### Instructions for the task
Reproduce the records below in full and word for word, excluding pictures.

*** Source data Section Begins ***

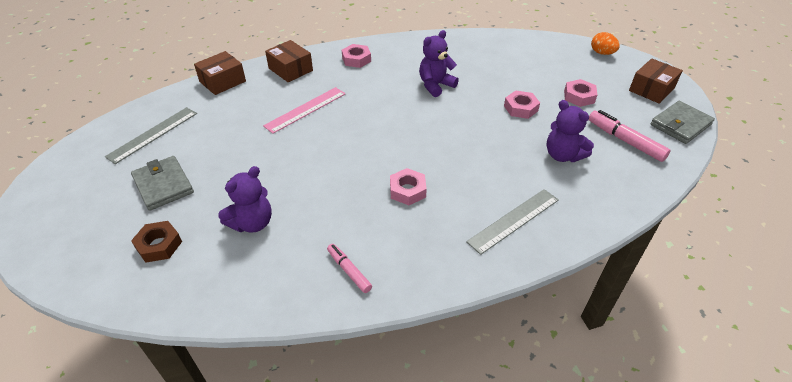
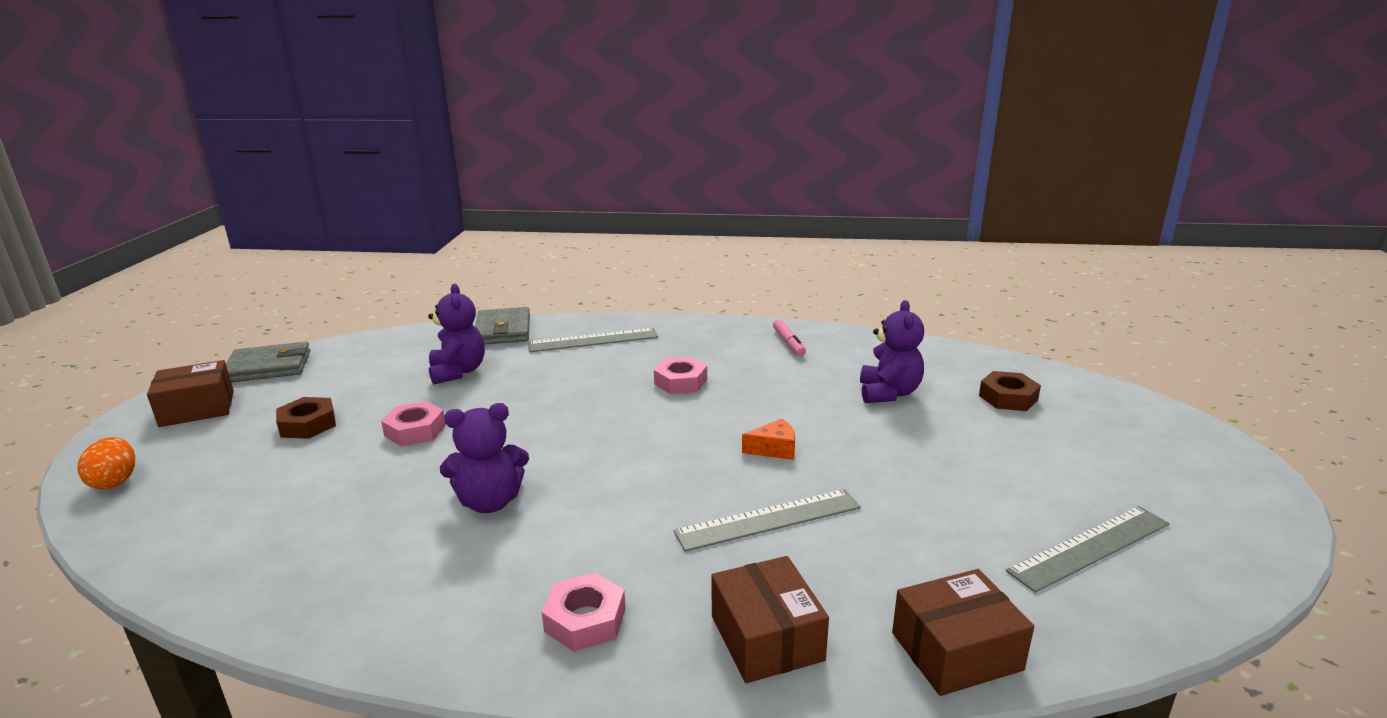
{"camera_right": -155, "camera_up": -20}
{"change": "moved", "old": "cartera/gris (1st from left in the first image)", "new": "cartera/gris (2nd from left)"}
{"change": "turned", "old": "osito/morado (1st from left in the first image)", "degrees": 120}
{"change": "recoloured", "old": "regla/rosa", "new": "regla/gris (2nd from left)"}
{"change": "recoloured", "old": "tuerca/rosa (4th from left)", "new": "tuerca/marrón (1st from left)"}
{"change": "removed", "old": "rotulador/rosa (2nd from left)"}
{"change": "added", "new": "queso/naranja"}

*** Source data Section Ends ***

### Written answer
{"camera_right": -155, "camera_up": -20}
{"change": "moved", "old": "cartera/gris (1st from left in the first image)", "new": "cartera/gris (2nd from left)"}
{"change": "turned", "old": "osito/morado (1st from left in the first image)", "degrees": 120}
{"change": "recoloured", "old": "regla/rosa", "new": "regla/gris (2nd from left)"}
{"change": "recoloured", "old": "tuerca/rosa (4th from left)", "new": "tuerca/marrón (1st from left)"}
{"change": "removed", "old": "rotulador/rosa (2nd from left)"}
{"change": "added", "new": "queso/naranja"}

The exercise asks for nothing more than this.